PROBLEM STATEMENT: The entries are given below. Output each one unchanged.

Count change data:
※

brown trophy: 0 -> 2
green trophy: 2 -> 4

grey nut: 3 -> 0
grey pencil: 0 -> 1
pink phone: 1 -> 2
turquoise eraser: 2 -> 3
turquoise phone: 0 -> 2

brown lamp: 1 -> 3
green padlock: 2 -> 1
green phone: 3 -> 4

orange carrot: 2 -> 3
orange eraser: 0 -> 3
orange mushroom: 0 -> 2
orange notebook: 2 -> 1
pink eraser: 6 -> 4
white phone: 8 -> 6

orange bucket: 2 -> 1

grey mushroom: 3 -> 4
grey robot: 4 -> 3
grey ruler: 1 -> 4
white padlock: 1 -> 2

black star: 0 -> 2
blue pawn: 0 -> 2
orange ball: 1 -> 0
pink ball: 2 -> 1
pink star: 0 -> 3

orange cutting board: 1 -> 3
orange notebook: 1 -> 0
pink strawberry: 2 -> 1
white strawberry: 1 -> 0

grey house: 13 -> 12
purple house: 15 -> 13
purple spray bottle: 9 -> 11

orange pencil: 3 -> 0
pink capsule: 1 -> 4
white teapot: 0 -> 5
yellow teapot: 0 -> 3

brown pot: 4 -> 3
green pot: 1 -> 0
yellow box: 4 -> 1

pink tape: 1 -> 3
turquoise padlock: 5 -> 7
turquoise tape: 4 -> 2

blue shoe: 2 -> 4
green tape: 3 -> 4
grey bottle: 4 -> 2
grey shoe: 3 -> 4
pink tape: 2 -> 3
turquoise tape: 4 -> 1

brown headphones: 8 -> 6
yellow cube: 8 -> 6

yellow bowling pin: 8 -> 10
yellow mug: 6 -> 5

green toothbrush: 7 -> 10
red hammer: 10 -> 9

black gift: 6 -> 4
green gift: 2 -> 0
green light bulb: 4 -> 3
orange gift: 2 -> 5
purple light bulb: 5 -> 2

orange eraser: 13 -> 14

※

RESULT BELOW:
brown trophy: 0 -> 2
green trophy: 2 -> 4

grey nut: 3 -> 0
grey pencil: 0 -> 1
pink phone: 1 -> 2
turquoise eraser: 2 -> 3
turquoise phone: 0 -> 2

brown lamp: 1 -> 3
green padlock: 2 -> 1
green phone: 3 -> 4

orange carrot: 2 -> 3
orange eraser: 0 -> 3
orange mushroom: 0 -> 2
orange notebook: 2 -> 1
pink eraser: 6 -> 4
white phone: 8 -> 6

orange bucket: 2 -> 1

grey mushroom: 3 -> 4
grey robot: 4 -> 3
grey ruler: 1 -> 4
white padlock: 1 -> 2

black star: 0 -> 2
blue pawn: 0 -> 2
orange ball: 1 -> 0
pink ball: 2 -> 1
pink star: 0 -> 3

orange cutting board: 1 -> 3
orange notebook: 1 -> 0
pink strawberry: 2 -> 1
white strawberry: 1 -> 0

grey house: 13 -> 12
purple house: 15 -> 13
purple spray bottle: 9 -> 11

orange pencil: 3 -> 0
pink capsule: 1 -> 4
white teapot: 0 -> 5
yellow teapot: 0 -> 3

brown pot: 4 -> 3
green pot: 1 -> 0
yellow box: 4 -> 1

pink tape: 1 -> 3
turquoise padlock: 5 -> 7
turquoise tape: 4 -> 2

blue shoe: 2 -> 4
green tape: 3 -> 4
grey bottle: 4 -> 2
grey shoe: 3 -> 4
pink tape: 2 -> 3
turquoise tape: 4 -> 1

brown headphones: 8 -> 6
yellow cube: 8 -> 6

yellow bowling pin: 8 -> 10
yellow mug: 6 -> 5

green toothbrush: 7 -> 10
red hammer: 10 -> 9

black gift: 6 -> 4
green gift: 2 -> 0
green light bulb: 4 -> 3
orange gift: 2 -> 5
purple light bulb: 5 -> 2

orange eraser: 13 -> 14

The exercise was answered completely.